• _The records_:
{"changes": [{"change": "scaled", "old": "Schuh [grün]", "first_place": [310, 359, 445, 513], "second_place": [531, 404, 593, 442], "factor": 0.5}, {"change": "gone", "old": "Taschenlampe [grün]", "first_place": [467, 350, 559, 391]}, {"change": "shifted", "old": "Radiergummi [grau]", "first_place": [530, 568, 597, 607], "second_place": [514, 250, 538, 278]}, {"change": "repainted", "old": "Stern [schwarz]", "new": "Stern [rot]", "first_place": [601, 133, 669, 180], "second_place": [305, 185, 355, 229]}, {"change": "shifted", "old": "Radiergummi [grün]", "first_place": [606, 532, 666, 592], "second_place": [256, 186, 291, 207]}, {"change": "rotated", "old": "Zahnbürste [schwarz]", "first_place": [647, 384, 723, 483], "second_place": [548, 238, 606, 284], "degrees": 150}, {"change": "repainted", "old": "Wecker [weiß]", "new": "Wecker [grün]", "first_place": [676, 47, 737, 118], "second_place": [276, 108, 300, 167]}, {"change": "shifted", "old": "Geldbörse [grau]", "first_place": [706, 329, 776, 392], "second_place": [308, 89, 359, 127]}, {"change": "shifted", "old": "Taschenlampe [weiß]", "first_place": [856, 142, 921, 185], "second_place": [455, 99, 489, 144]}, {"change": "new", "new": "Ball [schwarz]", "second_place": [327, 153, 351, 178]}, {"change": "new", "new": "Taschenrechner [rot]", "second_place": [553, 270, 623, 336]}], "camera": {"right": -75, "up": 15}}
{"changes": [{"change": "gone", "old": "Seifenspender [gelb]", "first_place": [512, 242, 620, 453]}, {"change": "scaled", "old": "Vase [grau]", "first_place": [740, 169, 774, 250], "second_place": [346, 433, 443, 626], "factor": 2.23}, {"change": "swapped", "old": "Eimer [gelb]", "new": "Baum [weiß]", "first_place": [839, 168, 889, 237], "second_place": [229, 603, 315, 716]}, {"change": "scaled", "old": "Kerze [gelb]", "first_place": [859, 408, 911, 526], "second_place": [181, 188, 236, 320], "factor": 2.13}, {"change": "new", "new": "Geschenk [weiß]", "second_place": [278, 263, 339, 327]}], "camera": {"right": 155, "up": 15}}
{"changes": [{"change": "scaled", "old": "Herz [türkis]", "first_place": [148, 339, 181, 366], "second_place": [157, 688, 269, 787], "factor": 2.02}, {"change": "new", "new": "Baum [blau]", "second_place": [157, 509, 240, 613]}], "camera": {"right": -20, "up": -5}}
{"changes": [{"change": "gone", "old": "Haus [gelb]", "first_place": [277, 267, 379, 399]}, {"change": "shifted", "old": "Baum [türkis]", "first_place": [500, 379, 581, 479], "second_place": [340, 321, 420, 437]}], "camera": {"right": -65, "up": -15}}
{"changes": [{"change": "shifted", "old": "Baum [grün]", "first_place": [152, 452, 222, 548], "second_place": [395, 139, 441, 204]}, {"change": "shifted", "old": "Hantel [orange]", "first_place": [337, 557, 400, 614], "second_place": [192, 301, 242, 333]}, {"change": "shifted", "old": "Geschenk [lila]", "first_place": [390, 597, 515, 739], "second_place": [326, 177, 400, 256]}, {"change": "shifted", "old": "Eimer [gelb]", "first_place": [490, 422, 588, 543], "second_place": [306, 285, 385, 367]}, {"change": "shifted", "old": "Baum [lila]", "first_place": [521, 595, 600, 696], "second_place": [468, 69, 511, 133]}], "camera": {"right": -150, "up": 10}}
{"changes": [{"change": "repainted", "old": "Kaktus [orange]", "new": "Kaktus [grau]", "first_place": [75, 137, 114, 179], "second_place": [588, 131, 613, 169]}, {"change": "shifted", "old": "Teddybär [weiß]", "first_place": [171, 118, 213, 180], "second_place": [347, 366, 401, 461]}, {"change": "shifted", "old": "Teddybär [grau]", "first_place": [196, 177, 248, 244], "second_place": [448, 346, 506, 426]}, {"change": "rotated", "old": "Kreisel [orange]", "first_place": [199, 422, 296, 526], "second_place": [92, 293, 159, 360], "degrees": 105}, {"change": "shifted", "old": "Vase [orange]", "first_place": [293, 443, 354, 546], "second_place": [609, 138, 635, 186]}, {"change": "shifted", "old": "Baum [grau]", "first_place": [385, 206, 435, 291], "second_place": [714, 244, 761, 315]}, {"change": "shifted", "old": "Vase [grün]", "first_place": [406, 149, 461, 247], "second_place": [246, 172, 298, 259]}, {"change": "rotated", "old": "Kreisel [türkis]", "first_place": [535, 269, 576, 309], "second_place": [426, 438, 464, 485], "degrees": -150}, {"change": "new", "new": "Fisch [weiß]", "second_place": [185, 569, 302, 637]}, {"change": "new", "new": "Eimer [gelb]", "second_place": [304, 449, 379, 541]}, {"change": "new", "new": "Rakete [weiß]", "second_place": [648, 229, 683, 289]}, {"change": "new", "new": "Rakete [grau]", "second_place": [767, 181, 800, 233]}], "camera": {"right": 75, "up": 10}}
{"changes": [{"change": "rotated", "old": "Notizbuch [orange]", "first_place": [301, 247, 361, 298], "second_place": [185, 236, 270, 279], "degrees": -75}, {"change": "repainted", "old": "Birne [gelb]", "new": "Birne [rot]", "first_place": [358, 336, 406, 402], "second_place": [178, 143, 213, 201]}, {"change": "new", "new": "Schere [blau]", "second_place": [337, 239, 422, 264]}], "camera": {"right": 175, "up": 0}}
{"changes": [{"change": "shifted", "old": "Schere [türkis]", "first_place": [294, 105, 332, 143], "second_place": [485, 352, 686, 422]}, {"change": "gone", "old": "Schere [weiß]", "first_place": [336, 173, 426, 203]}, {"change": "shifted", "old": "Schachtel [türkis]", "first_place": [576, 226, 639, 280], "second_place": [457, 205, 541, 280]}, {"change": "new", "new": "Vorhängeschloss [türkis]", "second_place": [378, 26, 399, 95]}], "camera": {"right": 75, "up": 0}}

• _What you should do_:
The entries above need to be transcribed with no differences at all.

• _Response to the task_:
{"changes": [{"change": "scaled", "old": "Schuh [grün]", "first_place": [310, 359, 445, 513], "second_place": [531, 404, 593, 442], "factor": 0.5}, {"change": "gone", "old": "Taschenlampe [grün]", "first_place": [467, 350, 559, 391]}, {"change": "shifted", "old": "Radiergummi [grau]", "first_place": [530, 568, 597, 607], "second_place": [514, 250, 538, 278]}, {"change": "repainted", "old": "Stern [schwarz]", "new": "Stern [rot]", "first_place": [601, 133, 669, 180], "second_place": [305, 185, 355, 229]}, {"change": "shifted", "old": "Radiergummi [grün]", "first_place": [606, 532, 666, 592], "second_place": [256, 186, 291, 207]}, {"change": "rotated", "old": "Zahnbürste [schwarz]", "first_place": [647, 384, 723, 483], "second_place": [548, 238, 606, 284], "degrees": 150}, {"change": "repainted", "old": "Wecker [weiß]", "new": "Wecker [grün]", "first_place": [676, 47, 737, 118], "second_place": [276, 108, 300, 167]}, {"change": "shifted", "old": "Geldbörse [grau]", "first_place": [706, 329, 776, 392], "second_place": [308, 89, 359, 127]}, {"change": "shifted", "old": "Taschenlampe [weiß]", "first_place": [856, 142, 921, 185], "second_place": [455, 99, 489, 144]}, {"change": "new", "new": "Ball [schwarz]", "second_place": [327, 153, 351, 178]}, {"change": "new", "new": "Taschenrechner [rot]", "second_place": [553, 270, 623, 336]}], "camera": {"right": -75, "up": 15}}
{"changes": [{"change": "gone", "old": "Seifenspender [gelb]", "first_place": [512, 242, 620, 453]}, {"change": "scaled", "old": "Vase [grau]", "first_place": [740, 169, 774, 250], "second_place": [346, 433, 443, 626], "factor": 2.23}, {"change": "swapped", "old": "Eimer [gelb]", "new": "Baum [weiß]", "first_place": [839, 168, 889, 237], "second_place": [229, 603, 315, 716]}, {"change": "scaled", "old": "Kerze [gelb]", "first_place": [859, 408, 911, 526], "second_place": [181, 188, 236, 320], "factor": 2.13}, {"change": "new", "new": "Geschenk [weiß]", "second_place": [278, 263, 339, 327]}], "camera": {"right": 155, "up": 15}}
{"changes": [{"change": "scaled", "old": "Herz [türkis]", "first_place": [148, 339, 181, 366], "second_place": [157, 688, 269, 787], "factor": 2.02}, {"change": "new", "new": "Baum [blau]", "second_place": [157, 509, 240, 613]}], "camera": {"right": -20, "up": -5}}
{"changes": [{"change": "gone", "old": "Haus [gelb]", "first_place": [277, 267, 379, 399]}, {"change": "shifted", "old": "Baum [türkis]", "first_place": [500, 379, 581, 479], "second_place": [340, 321, 420, 437]}], "camera": {"right": -65, "up": -15}}
{"changes": [{"change": "shifted", "old": "Baum [grün]", "first_place": [152, 452, 222, 548], "second_place": [395, 139, 441, 204]}, {"change": "shifted", "old": "Hantel [orange]", "first_place": [337, 557, 400, 614], "second_place": [192, 301, 242, 333]}, {"change": "shifted", "old": "Geschenk [lila]", "first_place": [390, 597, 515, 739], "second_place": [326, 177, 400, 256]}, {"change": "shifted", "old": "Eimer [gelb]", "first_place": [490, 422, 588, 543], "second_place": [306, 285, 385, 367]}, {"change": "shifted", "old": "Baum [lila]", "first_place": [521, 595, 600, 696], "second_place": [468, 69, 511, 133]}], "camera": {"right": -150, "up": 10}}
{"changes": [{"change": "repainted", "old": "Kaktus [orange]", "new": "Kaktus [grau]", "first_place": [75, 137, 114, 179], "second_place": [588, 131, 613, 169]}, {"change": "shifted", "old": "Teddybär [weiß]", "first_place": [171, 118, 213, 180], "second_place": [347, 366, 401, 461]}, {"change": "shifted", "old": "Teddybär [grau]", "first_place": [196, 177, 248, 244], "second_place": [448, 346, 506, 426]}, {"change": "rotated", "old": "Kreisel [orange]", "first_place": [199, 422, 296, 526], "second_place": [92, 293, 159, 360], "degrees": 105}, {"change": "shifted", "old": "Vase [orange]", "first_place": [293, 443, 354, 546], "second_place": [609, 138, 635, 186]}, {"change": "shifted", "old": "Baum [grau]", "first_place": [385, 206, 435, 291], "second_place": [714, 244, 761, 315]}, {"change": "shifted", "old": "Vase [grün]", "first_place": [406, 149, 461, 247], "second_place": [246, 172, 298, 259]}, {"change": "rotated", "old": "Kreisel [türkis]", "first_place": [535, 269, 576, 309], "second_place": [426, 438, 464, 485], "degrees": -150}, {"change": "new", "new": "Fisch [weiß]", "second_place": [185, 569, 302, 637]}, {"change": "new", "new": "Eimer [gelb]", "second_place": [304, 449, 379, 541]}, {"change": "new", "new": "Rakete [weiß]", "second_place": [648, 229, 683, 289]}, {"change": "new", "new": "Rakete [grau]", "second_place": [767, 181, 800, 233]}], "camera": {"right": 75, "up": 10}}
{"changes": [{"change": "rotated", "old": "Notizbuch [orange]", "first_place": [301, 247, 361, 298], "second_place": [185, 236, 270, 279], "degrees": -75}, {"change": "repainted", "old": "Birne [gelb]", "new": "Birne [rot]", "first_place": [358, 336, 406, 402], "second_place": [178, 143, 213, 201]}, {"change": "new", "new": "Schere [blau]", "second_place": [337, 239, 422, 264]}], "camera": {"right": 175, "up": 0}}
{"changes": [{"change": "shifted", "old": "Schere [türkis]", "first_place": [294, 105, 332, 143], "second_place": [485, 352, 686, 422]}, {"change": "gone", "old": "Schere [weiß]", "first_place": [336, 173, 426, 203]}, {"change": "shifted", "old": "Schachtel [türkis]", "first_place": [576, 226, 639, 280], "second_place": [457, 205, 541, 280]}, {"change": "new", "new": "Vorhängeschloss [türkis]", "second_place": [378, 26, 399, 95]}], "camera": {"right": 75, "up": 0}}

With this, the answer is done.